TASK BRIEF: Could you repeat every line below exactly, skipping the images?

GIVEN DATA:
== Segment start ==
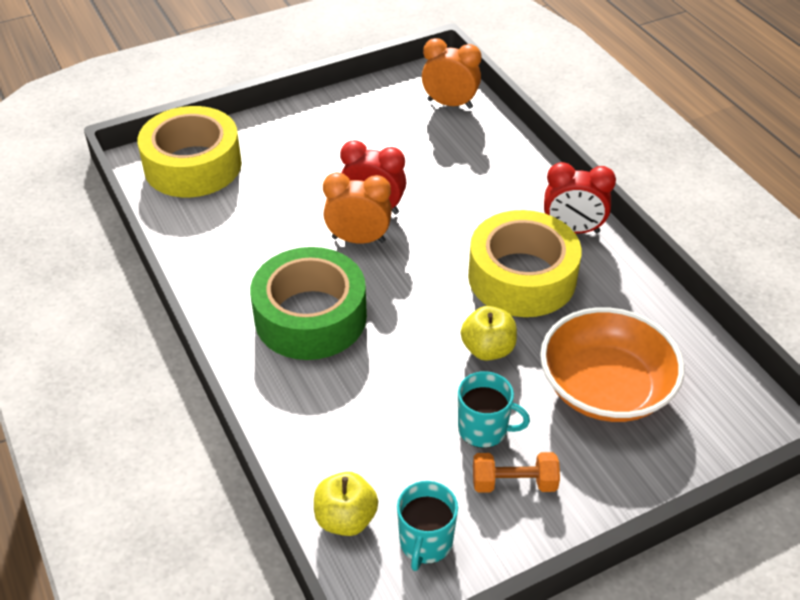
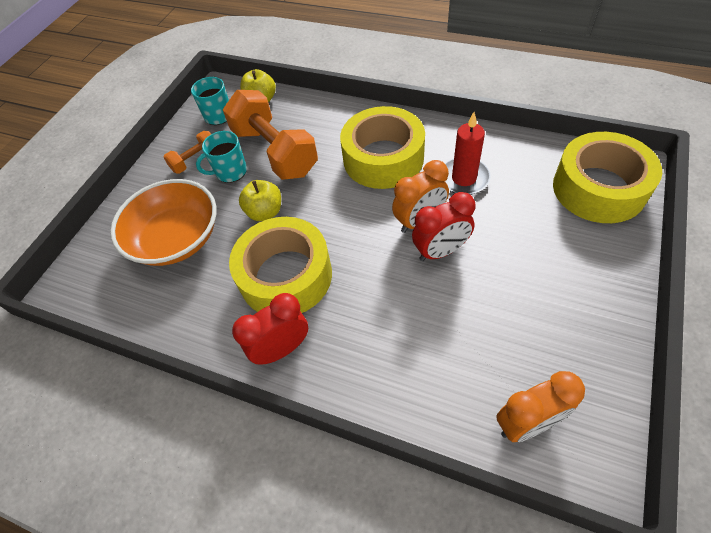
camera: 145 degrees right, 10 degrees up
(272, 245) = (464, 178): none -> red candle
(310, 317) = (383, 158): green tape -> yellow tape
(409, 416) = (274, 152): none -> orange dumbbell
== Segment end ==
ANSWER BOX:
camera: 145 degrees right, 10 degrees up
(272, 245) = (464, 178): none -> red candle
(310, 317) = (383, 158): green tape -> yellow tape
(409, 416) = (274, 152): none -> orange dumbbell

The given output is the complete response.